WORK REQUIRED:
Look below for the line that has "U105 pin VOUT: AOUT -> MB2". Set down the lines from there through the line that has "V3: AC 230V (AC1, AC2) -> none", exactly as written.

DATA SHOWN:

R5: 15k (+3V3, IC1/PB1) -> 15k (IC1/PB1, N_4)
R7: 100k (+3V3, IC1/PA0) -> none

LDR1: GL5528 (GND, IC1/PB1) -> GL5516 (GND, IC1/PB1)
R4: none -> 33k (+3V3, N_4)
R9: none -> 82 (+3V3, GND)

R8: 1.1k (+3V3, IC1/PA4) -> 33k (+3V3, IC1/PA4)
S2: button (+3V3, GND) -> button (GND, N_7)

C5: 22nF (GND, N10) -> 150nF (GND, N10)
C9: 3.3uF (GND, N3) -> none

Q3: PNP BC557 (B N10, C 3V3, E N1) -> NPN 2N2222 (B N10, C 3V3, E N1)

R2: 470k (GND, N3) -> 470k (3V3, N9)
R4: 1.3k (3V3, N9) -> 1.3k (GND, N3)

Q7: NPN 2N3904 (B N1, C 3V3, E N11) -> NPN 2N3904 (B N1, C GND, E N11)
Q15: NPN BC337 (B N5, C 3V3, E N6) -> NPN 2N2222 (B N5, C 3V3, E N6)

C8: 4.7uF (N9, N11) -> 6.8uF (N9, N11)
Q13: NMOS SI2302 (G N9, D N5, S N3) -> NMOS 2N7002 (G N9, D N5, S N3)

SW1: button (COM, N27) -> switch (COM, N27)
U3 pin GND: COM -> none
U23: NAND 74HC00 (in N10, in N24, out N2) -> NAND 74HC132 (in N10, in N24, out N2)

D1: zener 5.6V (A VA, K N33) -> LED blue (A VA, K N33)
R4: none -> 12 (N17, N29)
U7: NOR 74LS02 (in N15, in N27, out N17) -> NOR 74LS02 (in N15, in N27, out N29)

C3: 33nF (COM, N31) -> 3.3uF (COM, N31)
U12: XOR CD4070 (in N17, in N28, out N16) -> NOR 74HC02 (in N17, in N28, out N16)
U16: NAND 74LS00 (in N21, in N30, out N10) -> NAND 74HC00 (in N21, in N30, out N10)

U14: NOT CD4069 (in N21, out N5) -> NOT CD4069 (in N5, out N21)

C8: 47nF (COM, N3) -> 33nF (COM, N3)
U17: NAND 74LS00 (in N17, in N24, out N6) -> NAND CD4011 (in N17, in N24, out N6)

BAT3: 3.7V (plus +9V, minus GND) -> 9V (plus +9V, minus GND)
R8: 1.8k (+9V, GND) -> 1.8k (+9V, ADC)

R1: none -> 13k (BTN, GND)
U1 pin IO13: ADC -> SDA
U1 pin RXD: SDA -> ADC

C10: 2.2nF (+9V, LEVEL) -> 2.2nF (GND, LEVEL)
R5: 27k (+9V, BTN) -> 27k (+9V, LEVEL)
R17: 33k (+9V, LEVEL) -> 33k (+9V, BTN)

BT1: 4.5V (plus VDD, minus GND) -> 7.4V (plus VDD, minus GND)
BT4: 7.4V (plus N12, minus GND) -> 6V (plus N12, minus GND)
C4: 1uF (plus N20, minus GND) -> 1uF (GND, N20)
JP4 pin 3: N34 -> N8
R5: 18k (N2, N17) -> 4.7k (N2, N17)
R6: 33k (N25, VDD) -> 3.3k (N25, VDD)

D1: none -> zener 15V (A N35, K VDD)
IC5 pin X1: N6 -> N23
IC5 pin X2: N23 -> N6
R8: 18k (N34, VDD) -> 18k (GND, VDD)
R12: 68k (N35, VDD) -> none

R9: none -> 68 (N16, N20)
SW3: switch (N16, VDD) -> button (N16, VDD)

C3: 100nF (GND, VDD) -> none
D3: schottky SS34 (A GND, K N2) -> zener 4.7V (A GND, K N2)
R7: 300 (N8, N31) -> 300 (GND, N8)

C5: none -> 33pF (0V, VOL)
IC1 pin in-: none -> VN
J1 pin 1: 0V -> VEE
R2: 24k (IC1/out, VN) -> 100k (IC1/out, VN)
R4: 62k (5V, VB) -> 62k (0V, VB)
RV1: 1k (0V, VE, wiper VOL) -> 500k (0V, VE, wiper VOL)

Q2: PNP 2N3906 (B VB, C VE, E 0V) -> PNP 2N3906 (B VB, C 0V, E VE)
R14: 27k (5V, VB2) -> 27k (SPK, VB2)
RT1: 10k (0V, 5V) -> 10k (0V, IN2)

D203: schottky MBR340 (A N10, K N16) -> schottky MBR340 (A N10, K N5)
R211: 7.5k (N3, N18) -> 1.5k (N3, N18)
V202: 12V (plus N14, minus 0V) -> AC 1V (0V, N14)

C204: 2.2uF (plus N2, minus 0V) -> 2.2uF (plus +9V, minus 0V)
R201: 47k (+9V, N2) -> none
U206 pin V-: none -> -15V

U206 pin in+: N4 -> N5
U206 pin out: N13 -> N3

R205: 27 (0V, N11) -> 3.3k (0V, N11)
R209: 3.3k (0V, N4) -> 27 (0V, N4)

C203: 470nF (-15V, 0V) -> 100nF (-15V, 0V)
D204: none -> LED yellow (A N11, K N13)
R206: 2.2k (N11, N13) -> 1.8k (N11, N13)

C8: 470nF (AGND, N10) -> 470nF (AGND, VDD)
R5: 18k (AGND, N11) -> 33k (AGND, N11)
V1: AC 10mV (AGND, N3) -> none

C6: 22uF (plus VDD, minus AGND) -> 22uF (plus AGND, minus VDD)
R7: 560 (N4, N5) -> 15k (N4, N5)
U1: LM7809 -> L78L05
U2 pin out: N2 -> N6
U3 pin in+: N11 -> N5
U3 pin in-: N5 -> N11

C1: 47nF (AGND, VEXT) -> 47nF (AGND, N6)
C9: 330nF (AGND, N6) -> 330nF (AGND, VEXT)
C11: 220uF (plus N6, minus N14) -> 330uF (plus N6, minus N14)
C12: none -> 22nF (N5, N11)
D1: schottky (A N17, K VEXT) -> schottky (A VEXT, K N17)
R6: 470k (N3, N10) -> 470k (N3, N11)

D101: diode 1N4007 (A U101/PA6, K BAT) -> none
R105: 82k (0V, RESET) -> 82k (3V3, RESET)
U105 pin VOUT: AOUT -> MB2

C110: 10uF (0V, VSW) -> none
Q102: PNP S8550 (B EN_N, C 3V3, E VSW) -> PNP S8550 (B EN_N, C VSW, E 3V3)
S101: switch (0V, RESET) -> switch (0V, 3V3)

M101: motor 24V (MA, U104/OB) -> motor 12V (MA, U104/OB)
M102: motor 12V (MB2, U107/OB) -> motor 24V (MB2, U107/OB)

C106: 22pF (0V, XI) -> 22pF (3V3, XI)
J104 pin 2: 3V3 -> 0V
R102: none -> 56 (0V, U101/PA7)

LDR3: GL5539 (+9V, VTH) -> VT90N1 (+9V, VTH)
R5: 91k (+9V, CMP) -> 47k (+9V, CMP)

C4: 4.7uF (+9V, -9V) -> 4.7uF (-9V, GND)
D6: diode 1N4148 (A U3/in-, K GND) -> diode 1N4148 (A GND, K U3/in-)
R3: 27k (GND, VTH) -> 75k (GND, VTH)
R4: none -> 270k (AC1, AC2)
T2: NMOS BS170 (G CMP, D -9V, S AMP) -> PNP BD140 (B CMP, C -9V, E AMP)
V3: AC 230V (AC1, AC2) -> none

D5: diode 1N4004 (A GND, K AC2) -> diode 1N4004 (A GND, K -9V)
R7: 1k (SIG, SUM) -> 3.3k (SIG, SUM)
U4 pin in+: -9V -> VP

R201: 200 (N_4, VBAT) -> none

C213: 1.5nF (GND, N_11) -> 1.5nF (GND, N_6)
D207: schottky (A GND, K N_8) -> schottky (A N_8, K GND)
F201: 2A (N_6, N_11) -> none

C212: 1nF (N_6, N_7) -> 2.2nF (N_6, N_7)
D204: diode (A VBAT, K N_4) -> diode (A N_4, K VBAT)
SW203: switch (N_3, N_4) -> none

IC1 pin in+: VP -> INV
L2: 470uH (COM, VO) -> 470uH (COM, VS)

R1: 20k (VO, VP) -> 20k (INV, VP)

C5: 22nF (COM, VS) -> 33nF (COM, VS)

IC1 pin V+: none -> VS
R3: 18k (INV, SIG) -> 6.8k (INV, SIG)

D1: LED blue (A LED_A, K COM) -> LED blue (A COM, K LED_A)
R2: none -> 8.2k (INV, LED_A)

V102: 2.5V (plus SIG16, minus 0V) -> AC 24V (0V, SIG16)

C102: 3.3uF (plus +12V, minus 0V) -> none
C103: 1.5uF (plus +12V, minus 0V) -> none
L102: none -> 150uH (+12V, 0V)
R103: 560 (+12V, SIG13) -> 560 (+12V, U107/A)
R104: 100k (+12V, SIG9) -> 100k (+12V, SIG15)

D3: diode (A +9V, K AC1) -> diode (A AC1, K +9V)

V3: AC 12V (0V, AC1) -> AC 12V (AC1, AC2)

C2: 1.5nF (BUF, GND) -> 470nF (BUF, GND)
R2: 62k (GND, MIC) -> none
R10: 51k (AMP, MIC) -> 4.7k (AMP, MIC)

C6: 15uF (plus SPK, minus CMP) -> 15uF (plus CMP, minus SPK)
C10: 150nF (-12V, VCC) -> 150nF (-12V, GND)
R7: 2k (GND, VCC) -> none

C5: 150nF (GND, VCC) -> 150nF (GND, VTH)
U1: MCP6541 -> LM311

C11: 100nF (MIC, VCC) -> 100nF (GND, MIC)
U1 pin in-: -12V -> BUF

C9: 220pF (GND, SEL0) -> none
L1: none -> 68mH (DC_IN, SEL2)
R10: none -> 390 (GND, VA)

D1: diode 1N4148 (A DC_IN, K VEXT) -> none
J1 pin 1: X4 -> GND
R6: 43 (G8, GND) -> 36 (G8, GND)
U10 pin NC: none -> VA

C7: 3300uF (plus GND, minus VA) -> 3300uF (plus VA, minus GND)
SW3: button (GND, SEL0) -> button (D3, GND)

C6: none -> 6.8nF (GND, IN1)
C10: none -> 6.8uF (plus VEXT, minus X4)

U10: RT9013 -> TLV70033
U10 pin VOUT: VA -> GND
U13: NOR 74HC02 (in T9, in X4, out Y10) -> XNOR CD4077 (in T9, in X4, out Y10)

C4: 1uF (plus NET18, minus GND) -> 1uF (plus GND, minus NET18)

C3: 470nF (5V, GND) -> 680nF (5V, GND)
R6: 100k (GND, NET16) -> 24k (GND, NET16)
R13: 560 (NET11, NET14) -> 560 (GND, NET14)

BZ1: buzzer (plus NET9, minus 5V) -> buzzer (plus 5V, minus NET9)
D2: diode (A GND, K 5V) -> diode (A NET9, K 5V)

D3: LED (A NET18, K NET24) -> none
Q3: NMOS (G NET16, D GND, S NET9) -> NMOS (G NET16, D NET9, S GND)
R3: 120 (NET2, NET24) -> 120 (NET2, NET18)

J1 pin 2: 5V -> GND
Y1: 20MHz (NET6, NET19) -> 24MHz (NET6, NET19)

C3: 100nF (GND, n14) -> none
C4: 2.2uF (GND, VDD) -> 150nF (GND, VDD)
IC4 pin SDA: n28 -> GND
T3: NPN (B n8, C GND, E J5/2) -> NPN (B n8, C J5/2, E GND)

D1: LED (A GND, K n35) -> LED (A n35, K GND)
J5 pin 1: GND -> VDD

OUTPUT OF THE EXERCISE:
U105 pin VOUT: AOUT -> MB2

C110: 10uF (0V, VSW) -> none
Q102: PNP S8550 (B EN_N, C 3V3, E VSW) -> PNP S8550 (B EN_N, C VSW, E 3V3)
S101: switch (0V, RESET) -> switch (0V, 3V3)

M101: motor 24V (MA, U104/OB) -> motor 12V (MA, U104/OB)
M102: motor 12V (MB2, U107/OB) -> motor 24V (MB2, U107/OB)

C106: 22pF (0V, XI) -> 22pF (3V3, XI)
J104 pin 2: 3V3 -> 0V
R102: none -> 56 (0V, U101/PA7)

LDR3: GL5539 (+9V, VTH) -> VT90N1 (+9V, VTH)
R5: 91k (+9V, CMP) -> 47k (+9V, CMP)

C4: 4.7uF (+9V, -9V) -> 4.7uF (-9V, GND)
D6: diode 1N4148 (A U3/in-, K GND) -> diode 1N4148 (A GND, K U3/in-)
R3: 27k (GND, VTH) -> 75k (GND, VTH)
R4: none -> 270k (AC1, AC2)
T2: NMOS BS170 (G CMP, D -9V, S AMP) -> PNP BD140 (B CMP, C -9V, E AMP)
V3: AC 230V (AC1, AC2) -> none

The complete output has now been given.